EXERCISE OBJECTIVE ▸
Report every line of the data where the string "diode" appears.

------------

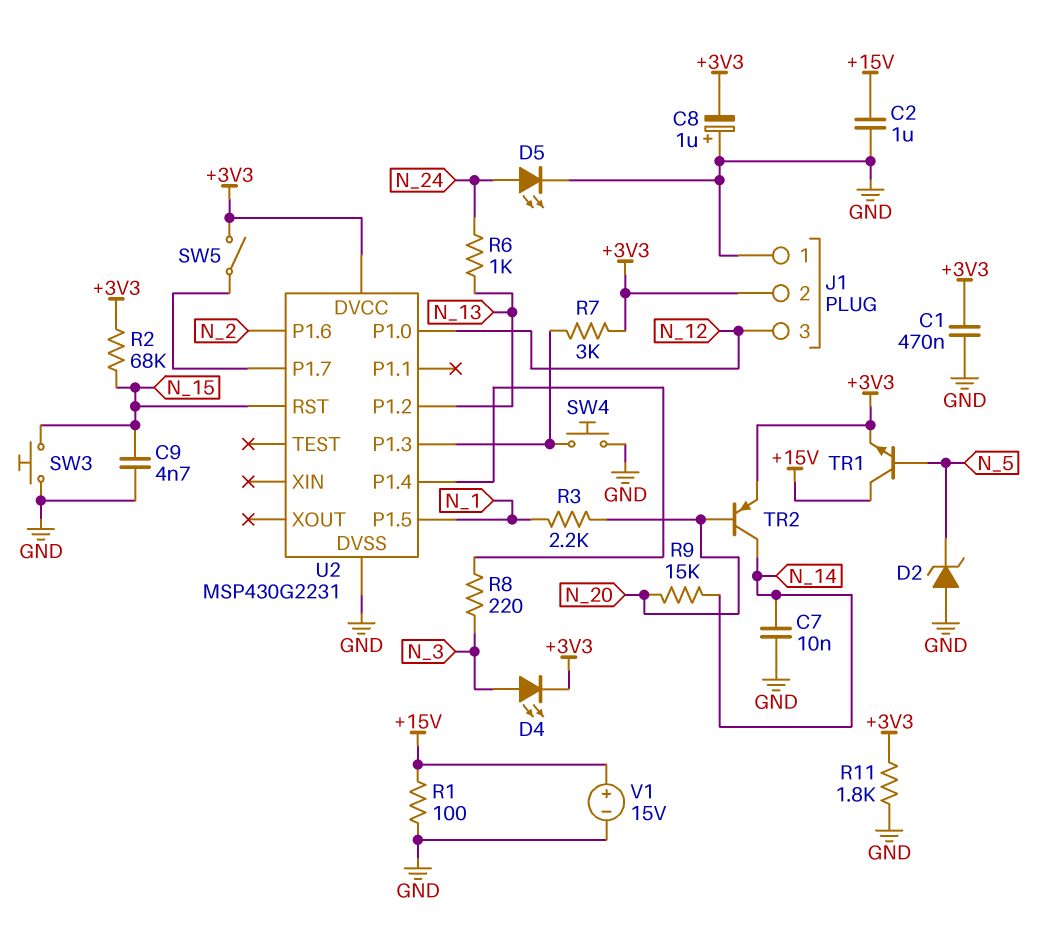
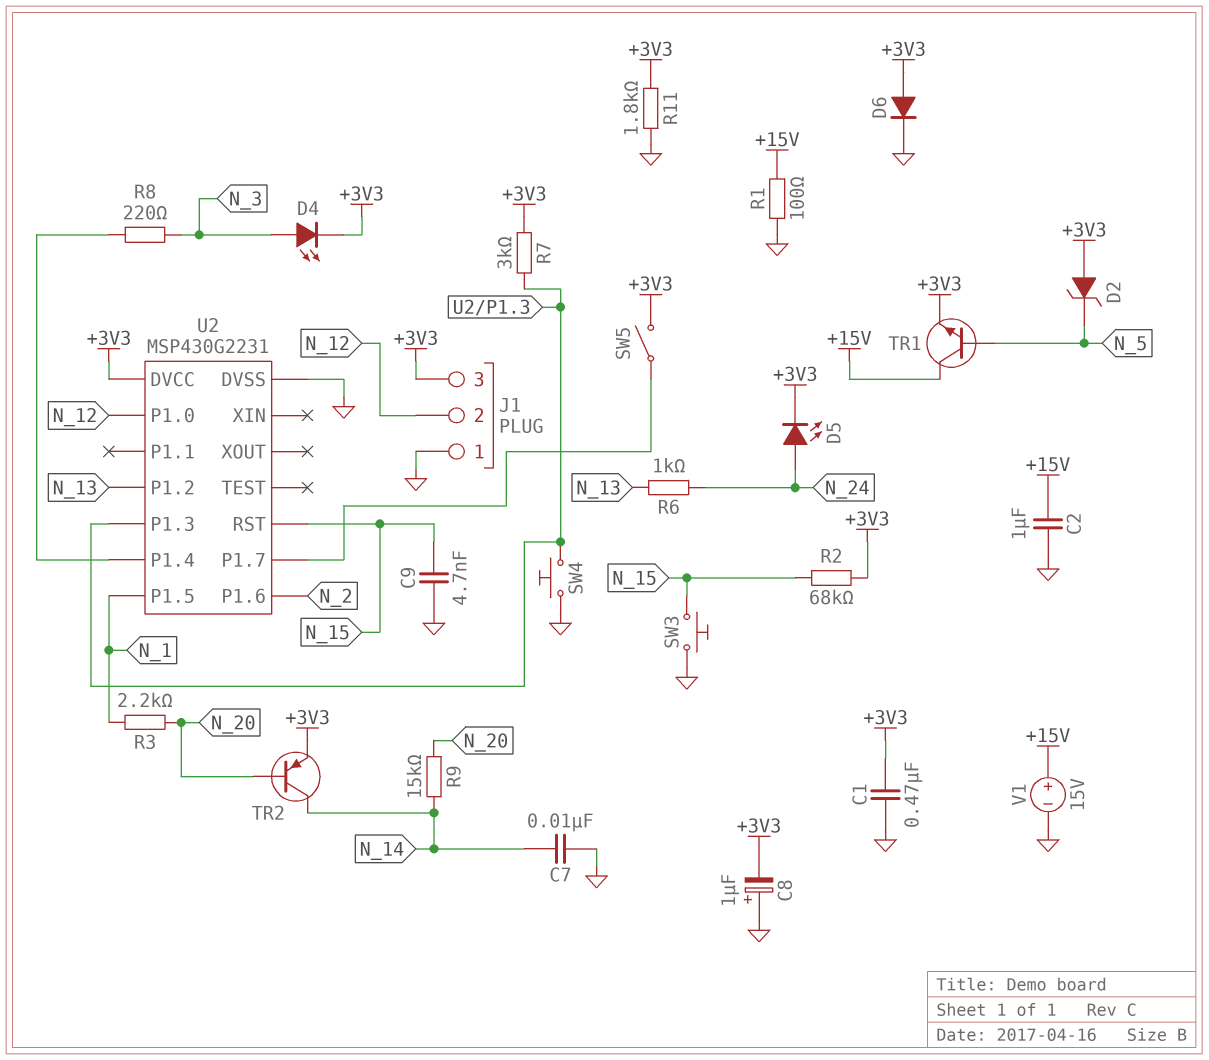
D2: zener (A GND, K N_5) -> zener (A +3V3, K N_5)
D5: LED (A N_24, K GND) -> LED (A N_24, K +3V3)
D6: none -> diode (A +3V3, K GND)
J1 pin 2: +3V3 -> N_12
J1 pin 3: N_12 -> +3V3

------------

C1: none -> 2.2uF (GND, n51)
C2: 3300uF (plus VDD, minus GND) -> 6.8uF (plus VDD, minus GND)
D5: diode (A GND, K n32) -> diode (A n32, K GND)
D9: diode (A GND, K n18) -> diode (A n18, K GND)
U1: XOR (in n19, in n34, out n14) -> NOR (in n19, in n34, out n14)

------------

FINISHED TASK ▸
D6: none -> diode (A +3V3, K GND)
D5: diode (A GND, K n32) -> diode (A n32, K GND)
D9: diode (A GND, K n18) -> diode (A n18, K GND)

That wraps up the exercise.